**What you should do**
Copy out the data below verbatim.

[Collection entries]

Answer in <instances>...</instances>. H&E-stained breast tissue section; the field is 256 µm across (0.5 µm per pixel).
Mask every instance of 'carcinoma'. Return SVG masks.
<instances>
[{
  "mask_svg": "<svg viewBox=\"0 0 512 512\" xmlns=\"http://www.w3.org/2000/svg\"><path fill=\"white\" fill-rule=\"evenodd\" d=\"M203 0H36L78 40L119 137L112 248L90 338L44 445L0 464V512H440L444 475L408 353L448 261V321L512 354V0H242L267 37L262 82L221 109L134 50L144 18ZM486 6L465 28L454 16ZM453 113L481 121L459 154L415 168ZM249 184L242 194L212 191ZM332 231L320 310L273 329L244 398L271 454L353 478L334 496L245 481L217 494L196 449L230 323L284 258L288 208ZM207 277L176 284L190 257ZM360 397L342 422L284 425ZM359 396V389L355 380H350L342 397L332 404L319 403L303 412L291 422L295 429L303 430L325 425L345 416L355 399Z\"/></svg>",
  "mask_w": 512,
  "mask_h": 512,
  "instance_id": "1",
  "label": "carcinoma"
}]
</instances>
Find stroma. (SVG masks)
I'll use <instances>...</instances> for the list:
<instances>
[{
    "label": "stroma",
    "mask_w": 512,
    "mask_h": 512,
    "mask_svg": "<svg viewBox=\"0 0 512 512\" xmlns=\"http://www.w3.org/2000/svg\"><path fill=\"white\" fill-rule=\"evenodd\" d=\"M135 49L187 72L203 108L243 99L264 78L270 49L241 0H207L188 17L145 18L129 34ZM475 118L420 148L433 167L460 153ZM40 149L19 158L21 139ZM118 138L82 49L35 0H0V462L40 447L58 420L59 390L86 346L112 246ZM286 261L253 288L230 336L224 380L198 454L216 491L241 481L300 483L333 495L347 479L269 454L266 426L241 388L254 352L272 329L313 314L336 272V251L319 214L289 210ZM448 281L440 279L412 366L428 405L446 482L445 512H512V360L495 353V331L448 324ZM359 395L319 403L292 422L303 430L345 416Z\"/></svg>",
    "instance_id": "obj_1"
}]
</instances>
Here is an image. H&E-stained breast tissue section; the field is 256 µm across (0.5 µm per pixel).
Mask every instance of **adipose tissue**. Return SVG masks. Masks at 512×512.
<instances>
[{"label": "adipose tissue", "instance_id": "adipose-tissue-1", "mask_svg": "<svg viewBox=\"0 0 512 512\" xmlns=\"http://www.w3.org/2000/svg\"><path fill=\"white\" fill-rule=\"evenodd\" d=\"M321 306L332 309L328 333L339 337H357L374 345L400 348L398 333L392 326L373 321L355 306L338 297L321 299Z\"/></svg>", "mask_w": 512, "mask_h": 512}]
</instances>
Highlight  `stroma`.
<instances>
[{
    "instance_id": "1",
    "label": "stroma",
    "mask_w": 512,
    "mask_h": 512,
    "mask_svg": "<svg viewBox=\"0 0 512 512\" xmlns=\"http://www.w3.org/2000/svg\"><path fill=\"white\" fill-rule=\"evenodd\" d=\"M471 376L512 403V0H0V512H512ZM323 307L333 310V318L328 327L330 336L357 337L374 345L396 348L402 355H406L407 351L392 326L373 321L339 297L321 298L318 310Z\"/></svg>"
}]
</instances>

**Correct response**
Answer in <instances>...</instances>. H&E-stained breast tissue section; the field is 256 µm across (0.5 µm per pixel).
Mask every instance of 'carcinoma'. Return SVG masks.
<instances>
[{
  "mask_svg": "<svg viewBox=\"0 0 512 512\" xmlns=\"http://www.w3.org/2000/svg\"><path fill=\"white\" fill-rule=\"evenodd\" d=\"M203 0H36L78 40L119 137L112 248L90 338L44 445L0 464V512H440L444 475L408 353L448 261V321L512 354V0H242L267 37L262 82L221 109L134 50L144 18ZM486 6L465 28L454 16ZM453 113L481 121L459 154L415 168ZM249 184L242 194L212 191ZM332 231L320 310L273 329L244 398L271 454L353 478L334 496L245 481L217 494L196 449L230 323L284 258L288 208ZM207 277L176 284L190 257ZM360 397L342 422L284 425ZM359 396V389L355 380H350L342 397L332 404L319 403L303 412L291 422L295 429L303 430L325 425L345 416L355 399Z\"/></svg>",
  "mask_w": 512,
  "mask_h": 512,
  "instance_id": "1",
  "label": "carcinoma"
}]
</instances>
Find stroma. (SVG masks)
I'll use <instances>...</instances> for the list:
<instances>
[{
    "label": "stroma",
    "mask_w": 512,
    "mask_h": 512,
    "mask_svg": "<svg viewBox=\"0 0 512 512\" xmlns=\"http://www.w3.org/2000/svg\"><path fill=\"white\" fill-rule=\"evenodd\" d=\"M135 49L187 72L203 108L243 99L264 78L270 49L241 0H207L188 17L145 18L129 34ZM475 118L420 148L433 167L460 153ZM40 149L19 158L21 139ZM118 138L82 49L35 0H0V462L40 447L58 420L59 390L86 346L112 246ZM286 261L253 288L230 336L224 380L198 454L216 491L241 481L300 483L333 495L347 479L269 454L266 426L241 388L254 352L272 329L313 314L336 272V251L319 214L289 210ZM448 281L440 279L412 366L428 405L446 482L445 512H512V360L495 353V331L448 324ZM359 395L319 403L292 422L303 430L345 416Z\"/></svg>",
    "instance_id": "obj_1"
}]
</instances>
Here is an image. H&E-stained breast tissue section; the field is 256 µm across (0.5 µm per pixel).
Mask every instance of **adipose tissue**. Return SVG masks. Masks at 512×512.
<instances>
[{"label": "adipose tissue", "instance_id": "adipose-tissue-1", "mask_svg": "<svg viewBox=\"0 0 512 512\" xmlns=\"http://www.w3.org/2000/svg\"><path fill=\"white\" fill-rule=\"evenodd\" d=\"M321 306L332 309L328 333L339 337H357L374 345L400 348L398 333L392 326L373 321L355 306L338 297L321 299Z\"/></svg>", "mask_w": 512, "mask_h": 512}]
</instances>
Highlight  `stroma`.
<instances>
[{
    "instance_id": "1",
    "label": "stroma",
    "mask_w": 512,
    "mask_h": 512,
    "mask_svg": "<svg viewBox=\"0 0 512 512\" xmlns=\"http://www.w3.org/2000/svg\"><path fill=\"white\" fill-rule=\"evenodd\" d=\"M471 376L512 403V0H0V512H512ZM323 307L333 310V318L328 327L330 336L357 337L374 345L396 348L402 355H406L407 351L392 326L373 321L339 297L321 298L318 310Z\"/></svg>"
}]
</instances>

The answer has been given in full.